SUPPLIED DATA:
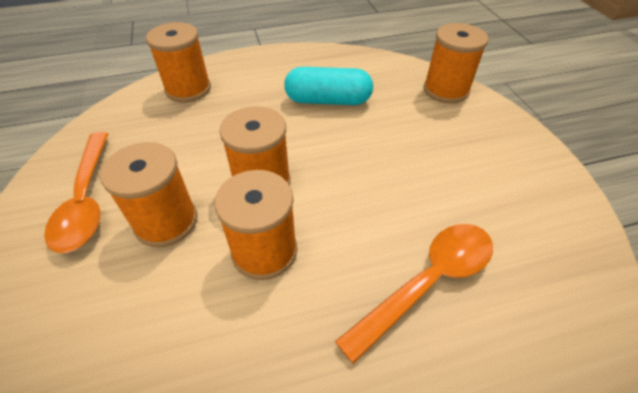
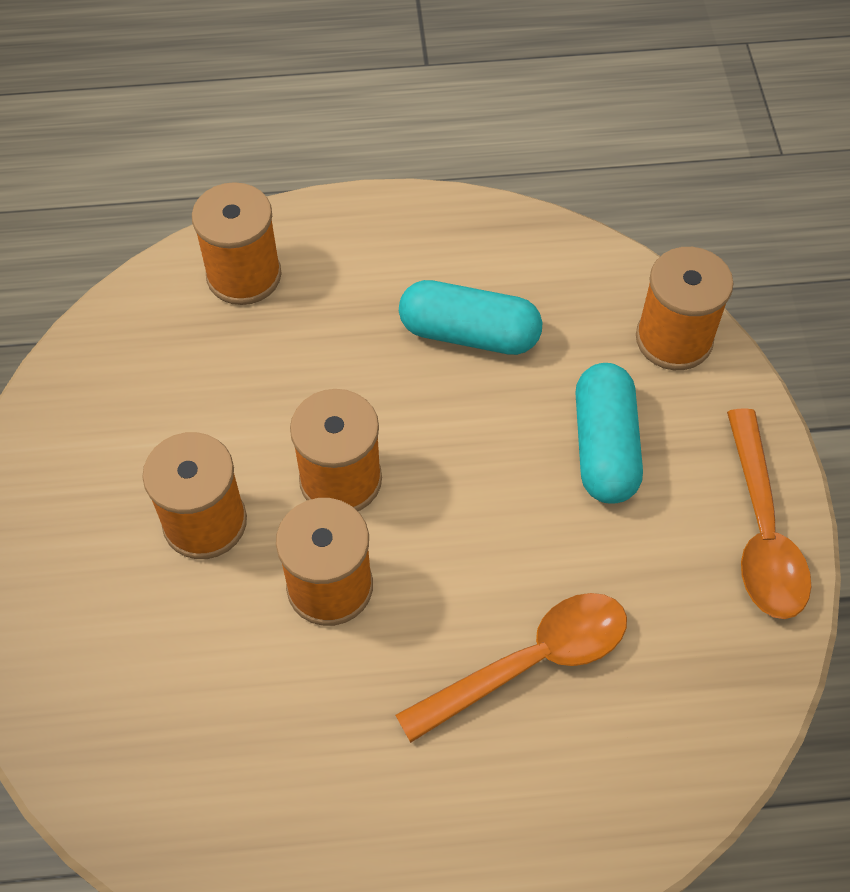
camera: 10 degrees right, 10 degrees up
(87, 200) = (98, 470): orange spoon -> orange spoon (761, 531)
(428, 144) = (605, 447): none -> turquoise capsule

TO DO:
Print the data once more without any change, skipping each picture.

ANSWER FOR THE TASK:
camera: 10 degrees right, 10 degrees up
(87, 200) = (98, 470): orange spoon -> orange spoon (761, 531)
(428, 144) = (605, 447): none -> turquoise capsule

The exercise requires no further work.